[Image change detection data]
******************************
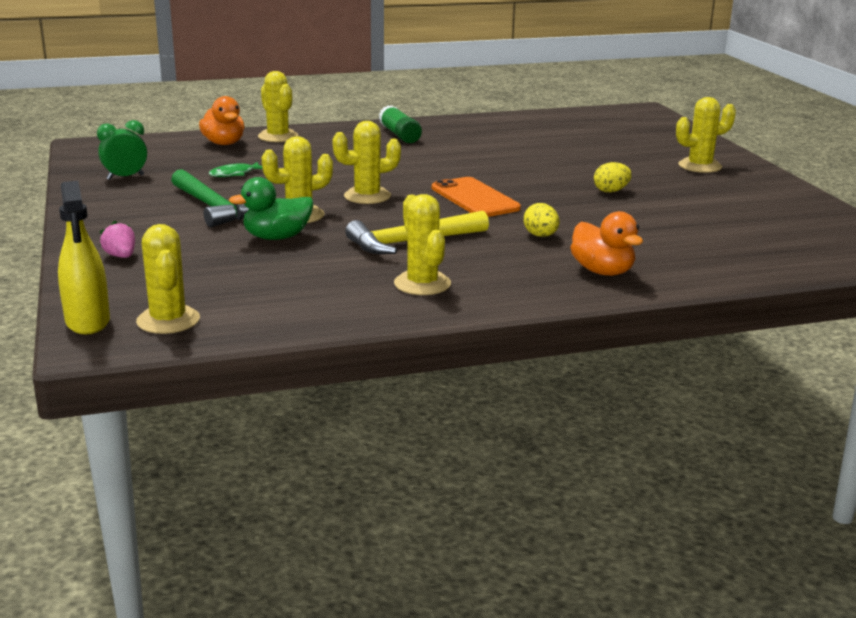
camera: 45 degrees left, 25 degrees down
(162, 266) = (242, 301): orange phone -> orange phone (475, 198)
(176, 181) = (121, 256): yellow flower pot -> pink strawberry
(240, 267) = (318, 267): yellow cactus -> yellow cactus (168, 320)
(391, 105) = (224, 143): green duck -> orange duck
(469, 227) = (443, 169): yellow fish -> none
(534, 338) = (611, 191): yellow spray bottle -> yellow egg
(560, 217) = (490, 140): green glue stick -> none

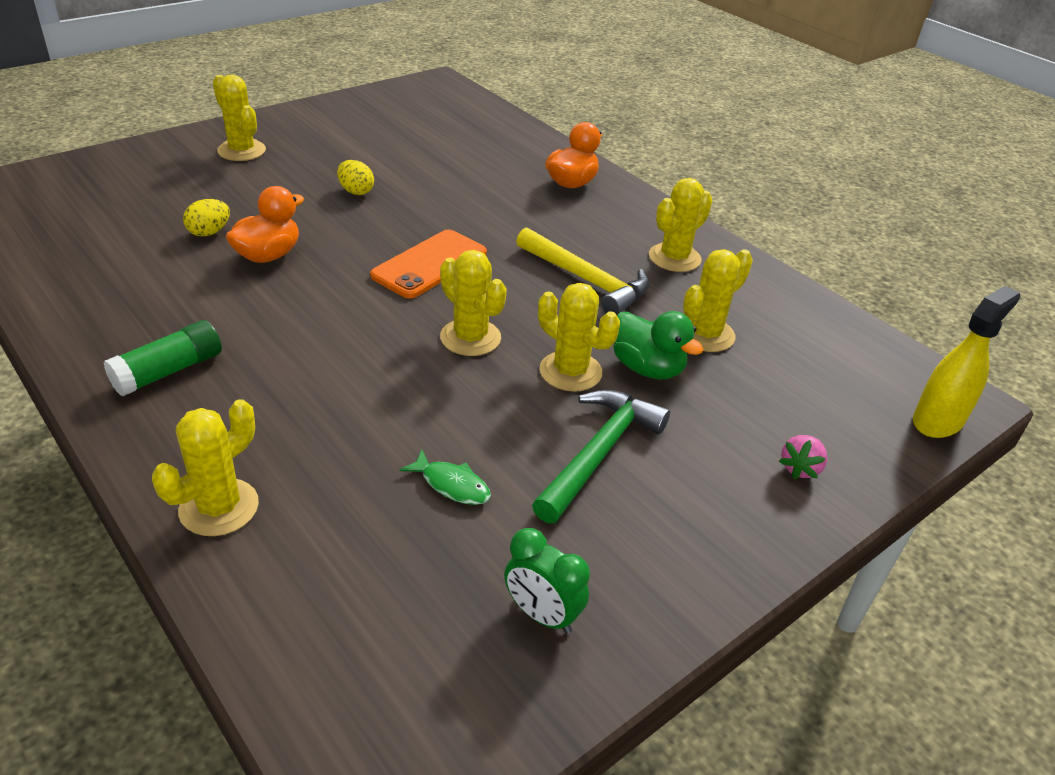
camera: 115 degrees left, 15 degrees up
(168, 320) = (880, 372): yellow cactus -> yellow cactus (705, 334)
(224, 143) = (288, 566): orange duck -> orange duck (268, 255)
(540, 236) = (513, 216): yellow egg -> yellow egg (209, 232)

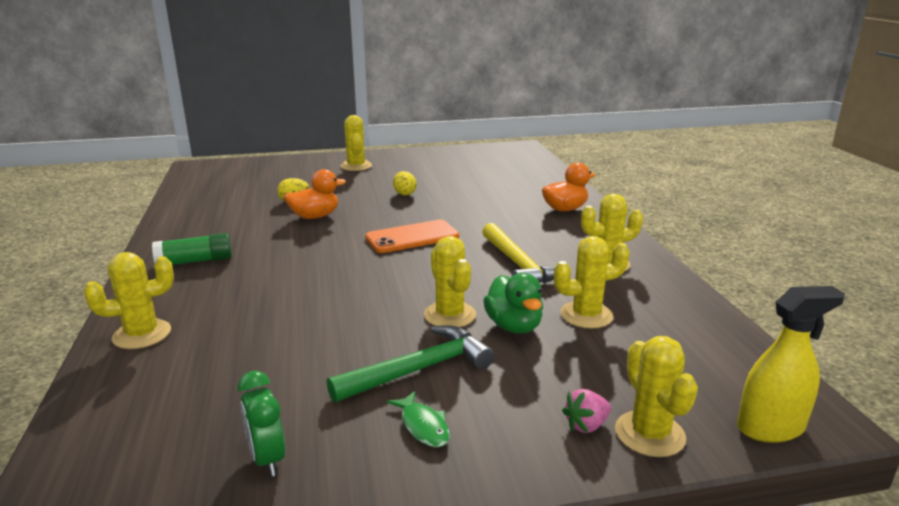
camera: 30 degrees right, 15 degrees down
(452, 485) = (292, 360): green fish -> green fish (423, 426)
(470, 338) = (397, 281): yellow cactus -> yellow cactus (649, 434)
******************************
What is being asked>
Once the pictures are set aside, restate the remaining data above exactly.

Response>
camera: 45 degrees left, 25 degrees down
(162, 266) = (242, 301): orange phone -> orange phone (475, 198)
(176, 181) = (121, 256): yellow flower pot -> pink strawberry
(240, 267) = (318, 267): yellow cactus -> yellow cactus (168, 320)
(391, 105) = (224, 143): green duck -> orange duck
(469, 227) = (443, 169): yellow fish -> none
(534, 338) = (611, 191): yellow spray bottle -> yellow egg
(560, 217) = (490, 140): green glue stick -> none

camera: 115 degrees left, 15 degrees up
(168, 320) = (880, 372): yellow cactus -> yellow cactus (705, 334)
(224, 143) = (288, 566): orange duck -> orange duck (268, 255)
(540, 236) = (513, 216): yellow egg -> yellow egg (209, 232)

camera: 30 degrees right, 15 degrees down
(452, 485) = (292, 360): green fish -> green fish (423, 426)
(470, 338) = (397, 281): yellow cactus -> yellow cactus (649, 434)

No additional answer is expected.